Show every line in the records below that contains the word "moved".

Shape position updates
★ ★ ★ ★ ★ ★ ★

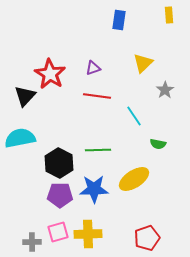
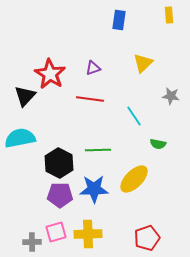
gray star: moved 6 px right, 6 px down; rotated 30 degrees counterclockwise
red line: moved 7 px left, 3 px down
yellow ellipse: rotated 12 degrees counterclockwise
pink square: moved 2 px left
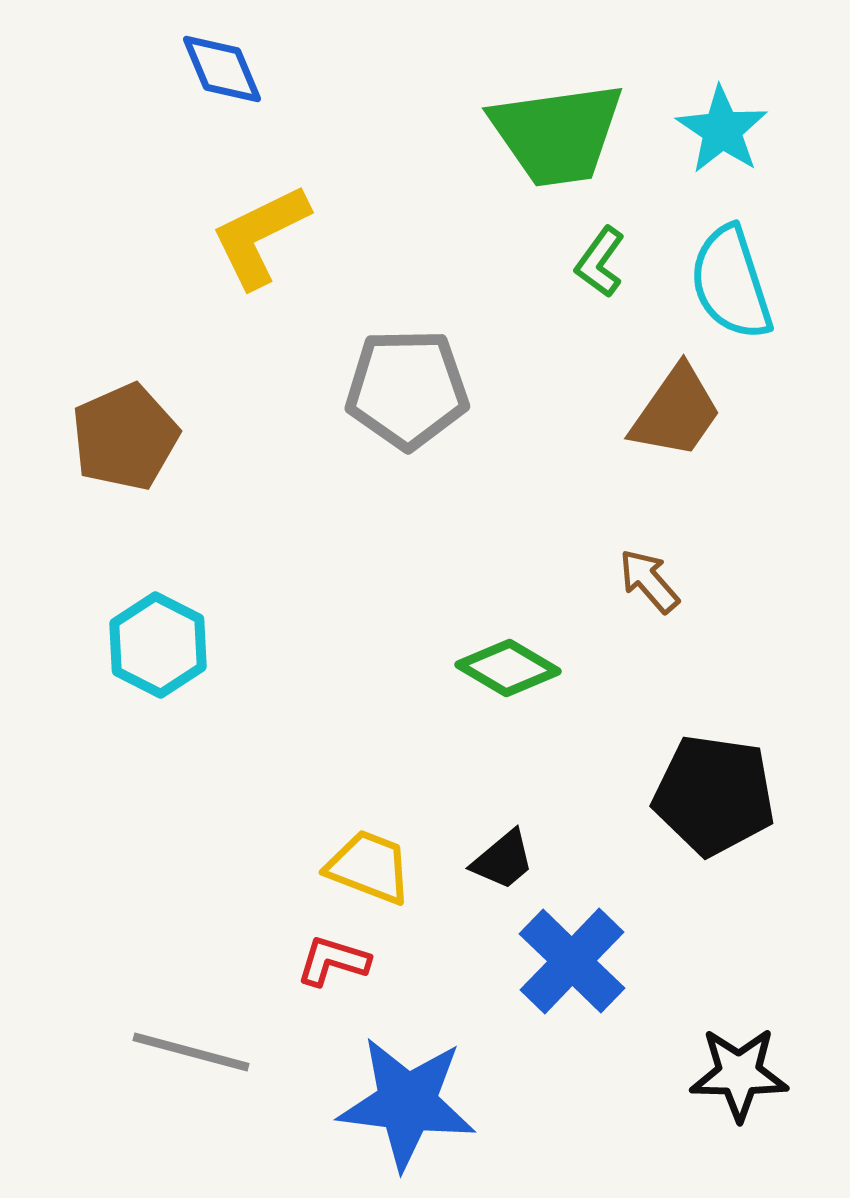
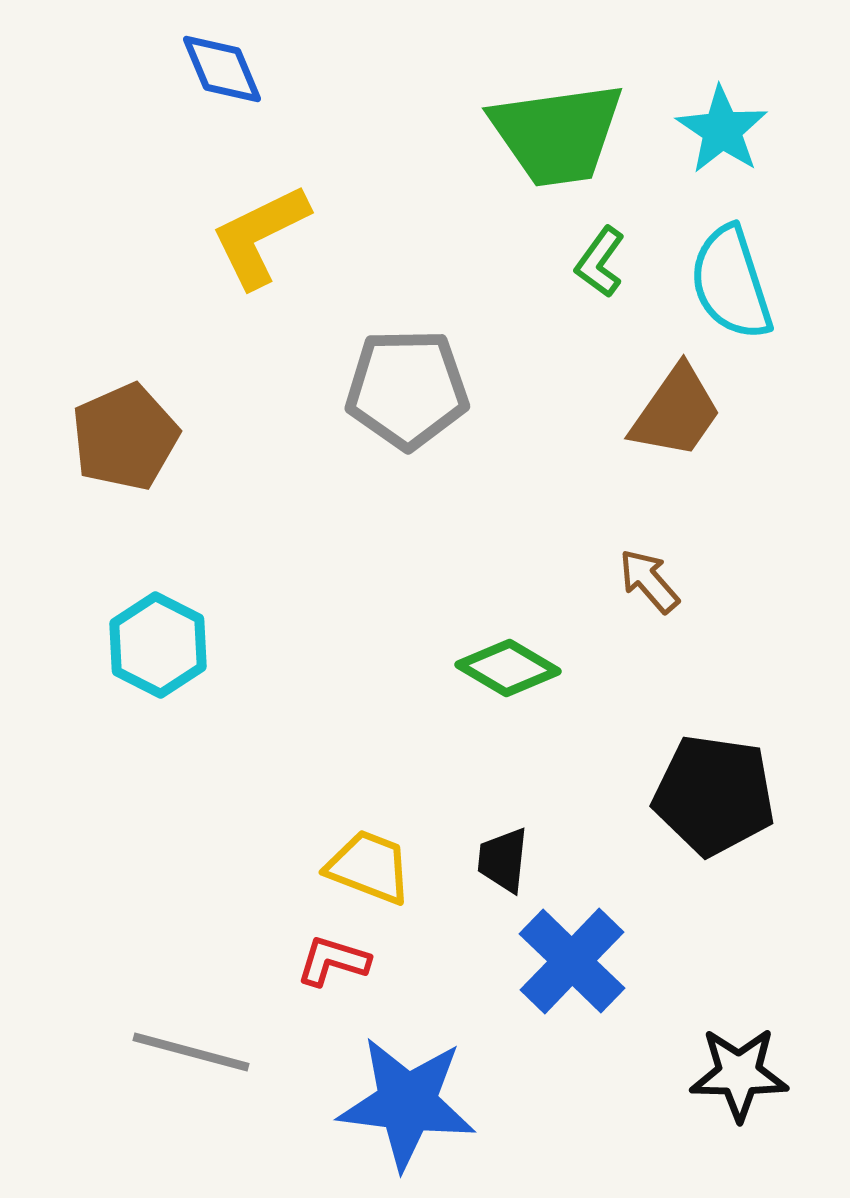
black trapezoid: rotated 136 degrees clockwise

★ ★ ★ ★ ★ ★ ★

__Result below__:
gray star: moved 6 px right, 6 px down; rotated 30 degrees counterclockwise
red line: moved 7 px left, 3 px down
pink square: moved 2 px left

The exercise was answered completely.